▸ **Scene edit records**:

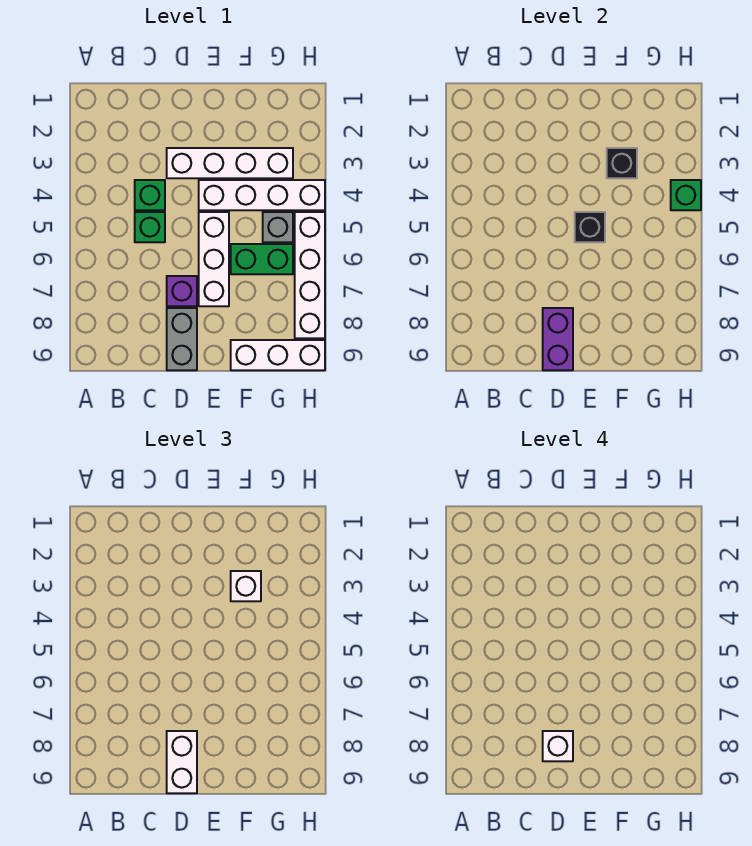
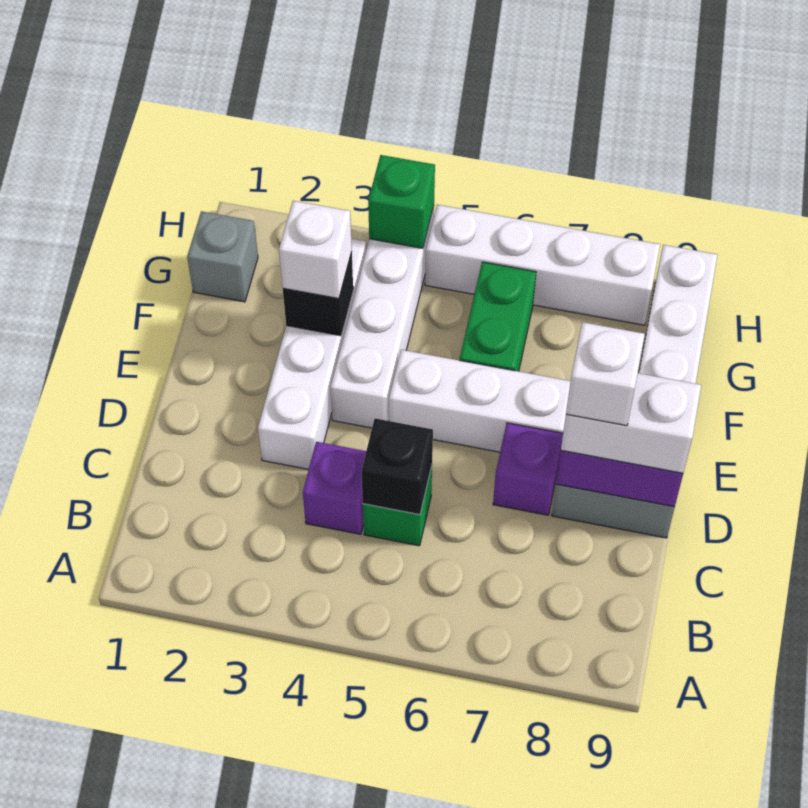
green brick C4 level 1 -> purple brick C4 level 1
black brick E5 level 2 -> black brick C5 level 2
grey brick G5 level 1 -> grey brick G1 level 1

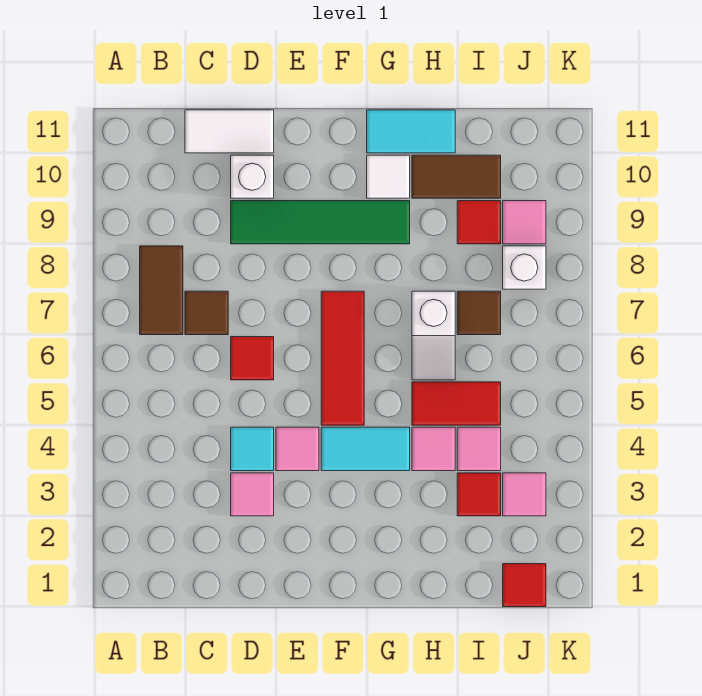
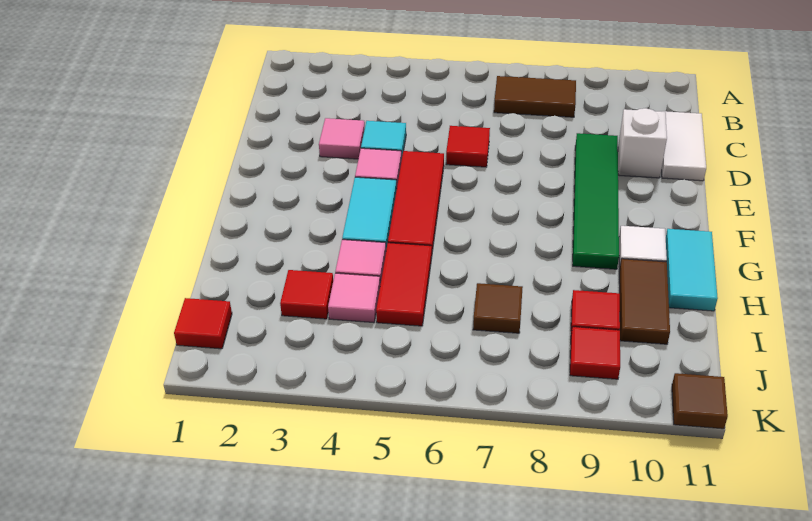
brown tile C7 level 1 -> brown tile K11 level 1
red tile F5:F7 level 1 -> red tile E5:G5 level 1
white slope H6:H7 level 1 top 7 -> none
pink tile J3 level 1 -> none
white brick J8 level 1 -> none
pink tile J9 level 1 -> red tile J9 level 1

▸ **YOUR TASK**:
Print again, word for word, every line from the line with "black brick E5" to the final line of the records, inclusive; skip the pictures.

▸ **WRITTEN RESPONSE**:
black brick E5 level 2 -> black brick C5 level 2
grey brick G5 level 1 -> grey brick G1 level 1

brown tile C7 level 1 -> brown tile K11 level 1
red tile F5:F7 level 1 -> red tile E5:G5 level 1
white slope H6:H7 level 1 top 7 -> none
pink tile J3 level 1 -> none
white brick J8 level 1 -> none
pink tile J9 level 1 -> red tile J9 level 1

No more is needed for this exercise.